━━━━━ RECORDS TO USE

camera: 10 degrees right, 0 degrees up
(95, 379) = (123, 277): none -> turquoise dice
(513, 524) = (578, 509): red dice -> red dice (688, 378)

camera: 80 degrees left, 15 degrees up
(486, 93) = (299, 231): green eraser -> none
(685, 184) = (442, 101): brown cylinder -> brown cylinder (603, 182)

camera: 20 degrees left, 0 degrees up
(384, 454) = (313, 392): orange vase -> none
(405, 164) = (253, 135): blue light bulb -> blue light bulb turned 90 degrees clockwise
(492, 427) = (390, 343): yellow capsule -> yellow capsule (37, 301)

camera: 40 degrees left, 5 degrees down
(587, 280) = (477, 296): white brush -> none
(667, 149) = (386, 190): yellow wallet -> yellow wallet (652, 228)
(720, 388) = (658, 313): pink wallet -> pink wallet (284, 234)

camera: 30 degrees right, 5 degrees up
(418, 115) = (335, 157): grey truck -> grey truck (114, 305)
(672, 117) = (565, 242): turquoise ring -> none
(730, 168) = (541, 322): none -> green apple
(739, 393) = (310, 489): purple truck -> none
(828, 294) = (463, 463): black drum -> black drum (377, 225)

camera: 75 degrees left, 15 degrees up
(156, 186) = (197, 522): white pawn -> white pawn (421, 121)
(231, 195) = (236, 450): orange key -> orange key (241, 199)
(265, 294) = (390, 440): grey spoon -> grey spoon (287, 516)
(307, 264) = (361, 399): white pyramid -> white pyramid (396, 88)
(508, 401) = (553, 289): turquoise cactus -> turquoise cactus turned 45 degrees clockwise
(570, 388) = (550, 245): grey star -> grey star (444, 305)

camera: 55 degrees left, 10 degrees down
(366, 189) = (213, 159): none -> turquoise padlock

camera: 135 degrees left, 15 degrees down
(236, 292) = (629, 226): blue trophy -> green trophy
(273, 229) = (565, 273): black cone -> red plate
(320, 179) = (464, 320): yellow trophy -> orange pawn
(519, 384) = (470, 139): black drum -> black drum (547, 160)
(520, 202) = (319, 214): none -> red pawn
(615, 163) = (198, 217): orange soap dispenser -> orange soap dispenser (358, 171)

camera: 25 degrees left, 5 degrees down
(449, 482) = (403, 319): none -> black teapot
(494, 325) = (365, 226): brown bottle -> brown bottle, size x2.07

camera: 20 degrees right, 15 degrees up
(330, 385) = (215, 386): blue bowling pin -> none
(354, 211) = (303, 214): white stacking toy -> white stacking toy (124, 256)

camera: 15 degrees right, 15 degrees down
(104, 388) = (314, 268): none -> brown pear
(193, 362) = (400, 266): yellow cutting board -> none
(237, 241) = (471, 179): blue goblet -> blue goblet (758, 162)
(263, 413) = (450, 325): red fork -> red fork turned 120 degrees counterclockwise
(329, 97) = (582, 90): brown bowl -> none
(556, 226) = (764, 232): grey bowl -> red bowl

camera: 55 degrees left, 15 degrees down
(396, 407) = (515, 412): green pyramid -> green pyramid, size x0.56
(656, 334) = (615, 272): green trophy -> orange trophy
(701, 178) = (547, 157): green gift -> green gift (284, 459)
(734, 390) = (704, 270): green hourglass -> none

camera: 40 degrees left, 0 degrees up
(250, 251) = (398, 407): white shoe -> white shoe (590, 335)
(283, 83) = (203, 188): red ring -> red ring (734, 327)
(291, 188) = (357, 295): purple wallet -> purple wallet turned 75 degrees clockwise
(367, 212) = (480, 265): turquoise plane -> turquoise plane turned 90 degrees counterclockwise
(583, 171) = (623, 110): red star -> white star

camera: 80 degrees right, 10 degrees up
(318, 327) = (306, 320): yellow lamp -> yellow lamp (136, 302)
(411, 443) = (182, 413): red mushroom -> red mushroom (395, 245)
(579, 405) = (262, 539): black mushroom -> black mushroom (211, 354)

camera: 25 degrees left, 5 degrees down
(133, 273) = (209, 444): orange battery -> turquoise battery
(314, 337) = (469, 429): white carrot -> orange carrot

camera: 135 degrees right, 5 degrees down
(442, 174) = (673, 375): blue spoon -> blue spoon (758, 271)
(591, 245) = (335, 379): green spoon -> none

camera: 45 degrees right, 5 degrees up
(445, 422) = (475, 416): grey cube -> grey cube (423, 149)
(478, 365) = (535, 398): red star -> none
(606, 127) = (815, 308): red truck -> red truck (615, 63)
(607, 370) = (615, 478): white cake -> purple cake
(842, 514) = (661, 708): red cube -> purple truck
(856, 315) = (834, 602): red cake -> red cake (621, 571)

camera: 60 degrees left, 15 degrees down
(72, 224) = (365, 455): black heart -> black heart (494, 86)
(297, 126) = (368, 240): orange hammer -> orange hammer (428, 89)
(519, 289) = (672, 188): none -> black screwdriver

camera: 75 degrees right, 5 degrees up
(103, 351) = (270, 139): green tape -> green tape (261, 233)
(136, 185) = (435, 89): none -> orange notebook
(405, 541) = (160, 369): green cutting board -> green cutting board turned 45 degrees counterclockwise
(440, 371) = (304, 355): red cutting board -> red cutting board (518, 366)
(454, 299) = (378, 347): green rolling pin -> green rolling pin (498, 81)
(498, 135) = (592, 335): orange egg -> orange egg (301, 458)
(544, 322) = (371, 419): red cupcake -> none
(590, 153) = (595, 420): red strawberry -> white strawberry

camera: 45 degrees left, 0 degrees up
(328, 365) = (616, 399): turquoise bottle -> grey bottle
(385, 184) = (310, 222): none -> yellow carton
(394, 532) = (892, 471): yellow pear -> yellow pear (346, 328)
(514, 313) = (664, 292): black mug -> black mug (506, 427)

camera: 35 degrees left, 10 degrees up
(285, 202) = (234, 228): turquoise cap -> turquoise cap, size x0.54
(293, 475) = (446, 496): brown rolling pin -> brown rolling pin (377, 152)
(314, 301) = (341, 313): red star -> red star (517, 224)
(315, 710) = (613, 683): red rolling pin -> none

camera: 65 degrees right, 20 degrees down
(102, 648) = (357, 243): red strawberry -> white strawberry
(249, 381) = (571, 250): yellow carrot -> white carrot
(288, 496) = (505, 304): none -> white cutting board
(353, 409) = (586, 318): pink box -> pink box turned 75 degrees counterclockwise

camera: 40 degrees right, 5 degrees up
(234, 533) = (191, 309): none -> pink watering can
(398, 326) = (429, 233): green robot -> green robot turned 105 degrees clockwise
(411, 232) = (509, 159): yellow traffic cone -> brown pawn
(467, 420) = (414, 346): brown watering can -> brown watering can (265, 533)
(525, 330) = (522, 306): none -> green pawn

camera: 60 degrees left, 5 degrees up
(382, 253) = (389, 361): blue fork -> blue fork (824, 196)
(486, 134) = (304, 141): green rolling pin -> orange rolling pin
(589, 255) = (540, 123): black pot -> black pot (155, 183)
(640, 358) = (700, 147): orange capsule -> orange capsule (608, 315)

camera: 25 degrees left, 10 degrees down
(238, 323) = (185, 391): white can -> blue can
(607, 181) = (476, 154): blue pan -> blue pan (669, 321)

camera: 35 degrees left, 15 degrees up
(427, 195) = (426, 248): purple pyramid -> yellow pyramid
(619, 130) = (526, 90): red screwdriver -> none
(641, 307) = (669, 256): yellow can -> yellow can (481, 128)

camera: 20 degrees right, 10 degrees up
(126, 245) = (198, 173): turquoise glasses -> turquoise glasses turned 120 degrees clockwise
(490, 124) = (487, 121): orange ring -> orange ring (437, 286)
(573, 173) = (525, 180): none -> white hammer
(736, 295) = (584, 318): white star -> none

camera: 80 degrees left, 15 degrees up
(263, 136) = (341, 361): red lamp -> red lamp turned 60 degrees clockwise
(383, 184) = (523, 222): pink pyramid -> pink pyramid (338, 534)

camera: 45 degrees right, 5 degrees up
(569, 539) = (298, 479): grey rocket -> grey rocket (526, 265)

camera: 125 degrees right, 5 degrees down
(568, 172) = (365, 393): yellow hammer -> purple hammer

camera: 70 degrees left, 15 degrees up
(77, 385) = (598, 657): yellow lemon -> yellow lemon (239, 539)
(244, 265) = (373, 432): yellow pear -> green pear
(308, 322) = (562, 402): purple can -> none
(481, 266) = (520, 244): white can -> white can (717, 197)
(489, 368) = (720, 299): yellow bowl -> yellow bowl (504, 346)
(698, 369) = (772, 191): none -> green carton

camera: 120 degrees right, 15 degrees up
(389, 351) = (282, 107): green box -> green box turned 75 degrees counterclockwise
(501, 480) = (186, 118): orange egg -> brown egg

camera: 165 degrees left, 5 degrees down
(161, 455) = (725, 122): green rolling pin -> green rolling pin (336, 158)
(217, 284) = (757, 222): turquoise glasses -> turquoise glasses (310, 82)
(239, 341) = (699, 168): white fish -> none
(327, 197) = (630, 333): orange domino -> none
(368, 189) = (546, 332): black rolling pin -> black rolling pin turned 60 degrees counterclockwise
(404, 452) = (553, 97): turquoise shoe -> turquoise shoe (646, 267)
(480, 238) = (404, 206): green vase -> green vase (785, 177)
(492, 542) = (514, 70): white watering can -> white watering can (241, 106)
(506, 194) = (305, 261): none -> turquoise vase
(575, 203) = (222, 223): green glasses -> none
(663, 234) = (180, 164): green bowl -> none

━━━━━━━━━━

Using the records above, set down exactly the lines from the one with "(573, 173) = (525, 180): none -> white hammer" through the one with "(480, 238) = (404, 206): green", inclusive, and nothing more.

## FINISHED TASK
(573, 173) = (525, 180): none -> white hammer
(736, 295) = (584, 318): white star -> none

camera: 80 degrees left, 15 degrees up
(263, 136) = (341, 361): red lamp -> red lamp turned 60 degrees clockwise
(383, 184) = (523, 222): pink pyramid -> pink pyramid (338, 534)

camera: 45 degrees right, 5 degrees up
(569, 539) = (298, 479): grey rocket -> grey rocket (526, 265)

camera: 125 degrees right, 5 degrees down
(568, 172) = (365, 393): yellow hammer -> purple hammer

camera: 70 degrees left, 15 degrees up
(77, 385) = (598, 657): yellow lemon -> yellow lemon (239, 539)
(244, 265) = (373, 432): yellow pear -> green pear
(308, 322) = (562, 402): purple can -> none
(481, 266) = (520, 244): white can -> white can (717, 197)
(489, 368) = (720, 299): yellow bowl -> yellow bowl (504, 346)
(698, 369) = (772, 191): none -> green carton

camera: 120 degrees right, 15 degrees up
(389, 351) = (282, 107): green box -> green box turned 75 degrees counterclockwise
(501, 480) = (186, 118): orange egg -> brown egg

camera: 165 degrees left, 5 degrees down
(161, 455) = (725, 122): green rolling pin -> green rolling pin (336, 158)
(217, 284) = (757, 222): turquoise glasses -> turquoise glasses (310, 82)
(239, 341) = (699, 168): white fish -> none
(327, 197) = (630, 333): orange domino -> none
(368, 189) = (546, 332): black rolling pin -> black rolling pin turned 60 degrees counterclockwise
(404, 452) = (553, 97): turquoise shoe -> turquoise shoe (646, 267)
(480, 238) = (404, 206): green vase -> green vase (785, 177)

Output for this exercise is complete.